**Data records**
▬▬▬

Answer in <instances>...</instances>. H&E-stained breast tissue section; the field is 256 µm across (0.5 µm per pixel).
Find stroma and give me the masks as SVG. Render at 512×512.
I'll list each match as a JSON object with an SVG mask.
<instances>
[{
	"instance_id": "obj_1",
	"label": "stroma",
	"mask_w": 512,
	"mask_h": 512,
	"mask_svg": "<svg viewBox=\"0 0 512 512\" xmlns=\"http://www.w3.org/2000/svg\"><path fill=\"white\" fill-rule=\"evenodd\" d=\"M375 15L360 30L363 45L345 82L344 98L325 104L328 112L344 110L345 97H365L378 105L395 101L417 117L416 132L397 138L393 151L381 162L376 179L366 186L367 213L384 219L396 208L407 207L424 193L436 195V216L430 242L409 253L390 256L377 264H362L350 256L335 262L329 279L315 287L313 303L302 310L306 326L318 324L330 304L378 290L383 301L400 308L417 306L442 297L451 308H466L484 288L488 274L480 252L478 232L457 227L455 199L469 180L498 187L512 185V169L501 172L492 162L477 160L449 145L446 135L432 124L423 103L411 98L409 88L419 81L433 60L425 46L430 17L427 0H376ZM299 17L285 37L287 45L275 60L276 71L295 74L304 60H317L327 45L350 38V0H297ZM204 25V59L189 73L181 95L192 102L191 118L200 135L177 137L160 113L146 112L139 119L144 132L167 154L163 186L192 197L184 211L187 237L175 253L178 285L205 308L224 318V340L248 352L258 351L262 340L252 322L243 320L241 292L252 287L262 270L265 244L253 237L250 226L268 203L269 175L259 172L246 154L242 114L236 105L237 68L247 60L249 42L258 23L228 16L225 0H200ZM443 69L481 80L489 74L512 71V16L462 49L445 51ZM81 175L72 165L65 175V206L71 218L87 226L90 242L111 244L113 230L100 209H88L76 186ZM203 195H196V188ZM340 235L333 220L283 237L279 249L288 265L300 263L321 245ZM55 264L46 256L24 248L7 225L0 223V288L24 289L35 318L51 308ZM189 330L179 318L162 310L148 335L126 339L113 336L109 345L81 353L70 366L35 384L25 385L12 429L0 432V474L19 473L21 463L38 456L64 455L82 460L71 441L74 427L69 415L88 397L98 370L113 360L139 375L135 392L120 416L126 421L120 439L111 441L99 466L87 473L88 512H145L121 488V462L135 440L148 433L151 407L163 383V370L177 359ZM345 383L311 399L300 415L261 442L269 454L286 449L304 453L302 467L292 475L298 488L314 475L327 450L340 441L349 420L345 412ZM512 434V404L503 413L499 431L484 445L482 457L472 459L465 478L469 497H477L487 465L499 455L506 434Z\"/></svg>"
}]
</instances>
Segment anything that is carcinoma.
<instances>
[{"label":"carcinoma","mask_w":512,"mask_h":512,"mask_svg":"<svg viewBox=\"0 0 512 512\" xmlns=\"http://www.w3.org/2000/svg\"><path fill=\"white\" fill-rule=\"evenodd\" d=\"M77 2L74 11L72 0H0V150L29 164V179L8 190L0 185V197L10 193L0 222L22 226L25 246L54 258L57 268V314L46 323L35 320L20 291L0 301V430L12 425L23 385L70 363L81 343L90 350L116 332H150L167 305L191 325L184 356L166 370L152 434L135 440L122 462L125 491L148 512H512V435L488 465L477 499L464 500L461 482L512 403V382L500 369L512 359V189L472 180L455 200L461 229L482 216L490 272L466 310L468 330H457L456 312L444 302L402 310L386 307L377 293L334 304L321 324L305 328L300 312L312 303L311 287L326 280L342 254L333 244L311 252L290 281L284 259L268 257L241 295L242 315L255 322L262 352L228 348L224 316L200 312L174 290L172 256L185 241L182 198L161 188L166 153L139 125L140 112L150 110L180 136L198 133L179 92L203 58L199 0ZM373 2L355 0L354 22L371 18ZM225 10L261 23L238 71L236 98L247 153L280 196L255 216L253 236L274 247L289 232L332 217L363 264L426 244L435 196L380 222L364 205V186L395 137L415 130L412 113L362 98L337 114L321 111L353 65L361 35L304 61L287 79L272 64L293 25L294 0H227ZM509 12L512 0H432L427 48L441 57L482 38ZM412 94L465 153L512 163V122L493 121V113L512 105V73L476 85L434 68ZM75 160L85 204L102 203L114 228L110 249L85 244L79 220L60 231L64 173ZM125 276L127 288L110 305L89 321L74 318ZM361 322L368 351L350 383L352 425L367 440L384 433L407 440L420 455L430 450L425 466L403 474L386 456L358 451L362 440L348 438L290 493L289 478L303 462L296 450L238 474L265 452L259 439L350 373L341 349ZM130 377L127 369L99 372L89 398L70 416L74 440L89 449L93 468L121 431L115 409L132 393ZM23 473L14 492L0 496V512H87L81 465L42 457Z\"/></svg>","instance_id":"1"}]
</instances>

▬▬▬

**The exercise**
Extract the full listing above without altering anything.

**Solution below**
Answer in <instances>...</instances>. H&E-stained breast tissue section; the field is 256 µm across (0.5 µm per pixel).
Find stroma and give me the masks as SVG. Render at 512×512.
I'll list each match as a JSON object with an SVG mask.
<instances>
[{
	"instance_id": "obj_1",
	"label": "stroma",
	"mask_w": 512,
	"mask_h": 512,
	"mask_svg": "<svg viewBox=\"0 0 512 512\" xmlns=\"http://www.w3.org/2000/svg\"><path fill=\"white\" fill-rule=\"evenodd\" d=\"M375 15L360 30L363 45L345 82L344 98L325 104L328 112L344 110L345 97H365L378 105L395 101L417 117L416 132L397 138L393 151L381 162L376 179L366 186L367 213L384 219L396 208L407 207L424 193L436 195V216L430 242L409 253L390 256L377 264H362L350 256L335 262L329 279L315 287L313 303L302 310L306 326L318 324L330 304L378 290L383 301L400 308L417 306L442 297L451 308H466L484 288L488 274L480 252L478 232L457 227L455 199L469 180L498 187L512 185V169L501 172L492 162L477 160L449 145L446 135L432 124L423 103L411 98L409 88L419 81L433 60L425 46L430 17L427 0H376ZM299 17L285 37L287 45L275 60L276 71L295 74L304 60H317L327 45L350 38V0H297ZM204 25V59L189 73L181 95L192 102L191 118L200 135L177 137L160 113L146 112L139 119L144 132L167 154L163 186L192 197L184 211L187 237L175 253L178 285L205 308L224 318V340L248 352L258 351L262 340L252 322L243 320L241 292L252 287L262 270L265 244L253 237L250 226L268 203L269 175L259 172L246 154L242 114L236 105L237 68L247 60L249 42L258 23L228 16L225 0H200ZM443 69L481 80L489 74L512 71V16L462 49L445 51ZM81 175L72 165L65 175V206L71 218L87 226L90 242L111 244L113 230L100 209H88L76 186ZM203 195H196V188ZM340 235L333 220L283 237L279 249L288 265L300 263L321 245ZM55 264L46 256L24 248L7 225L0 223V288L24 289L35 318L51 308ZM189 330L179 318L162 310L148 335L126 339L113 336L109 345L81 353L70 366L35 384L25 385L12 429L0 432V474L19 473L21 463L38 456L64 455L82 460L71 441L74 427L69 415L88 397L98 370L113 360L139 375L135 392L120 416L126 421L120 439L111 441L99 466L87 473L88 512H145L121 488V462L135 440L148 433L151 407L163 383V370L177 359ZM345 383L311 399L300 415L261 442L269 454L286 449L304 453L302 467L292 475L298 488L314 475L327 450L340 441L349 420L345 412ZM512 434V404L503 413L499 431L484 445L482 457L472 459L465 478L469 497H477L487 465L499 455L506 434Z\"/></svg>"
}]
</instances>
Segment anything that is carcinoma.
<instances>
[{"label":"carcinoma","mask_w":512,"mask_h":512,"mask_svg":"<svg viewBox=\"0 0 512 512\" xmlns=\"http://www.w3.org/2000/svg\"><path fill=\"white\" fill-rule=\"evenodd\" d=\"M77 2L74 11L72 0H0V150L29 164V179L8 190L0 185V197L10 193L0 222L22 226L25 246L54 258L57 268V314L46 323L35 320L20 291L0 301V430L12 425L23 385L70 363L81 343L90 350L116 332H150L167 305L191 325L184 356L166 370L152 434L135 440L122 462L125 491L148 512H512V435L488 465L477 499L464 500L461 482L512 403V382L500 369L512 359V189L472 180L455 200L461 229L482 216L490 272L466 310L468 330H457L456 312L444 302L402 310L386 307L377 293L334 304L321 324L305 328L300 312L312 303L311 287L326 280L342 254L333 244L311 252L290 281L284 259L268 257L241 295L242 315L255 322L262 352L228 348L224 316L200 312L174 290L172 256L185 241L182 198L161 188L166 153L139 125L140 112L150 110L180 136L198 133L179 92L203 58L199 0ZM373 2L355 0L354 22L371 18ZM225 10L261 23L238 71L236 98L247 153L280 196L255 216L253 236L274 247L289 232L332 217L363 264L426 244L435 196L380 222L364 205V186L395 137L415 130L412 113L362 98L337 114L321 111L353 65L361 35L304 61L287 79L272 64L293 25L294 0H227ZM509 12L512 0H432L427 48L441 57L482 38ZM412 94L465 153L512 163V122L493 121V113L512 105V73L476 85L434 68ZM75 160L85 204L102 203L114 228L110 249L85 244L79 220L60 231L64 173ZM125 276L127 288L110 305L89 321L74 318ZM361 322L368 351L350 383L352 425L367 440L384 433L407 440L420 455L430 450L425 466L403 474L386 456L358 451L362 440L348 438L290 493L289 478L303 462L296 450L238 474L265 452L259 439L350 373L341 349ZM130 377L127 369L99 372L89 398L70 416L74 440L89 449L93 468L121 431L115 409L132 393ZM23 473L14 492L0 496V512H87L81 465L42 457Z\"/></svg>","instance_id":"1"}]
</instances>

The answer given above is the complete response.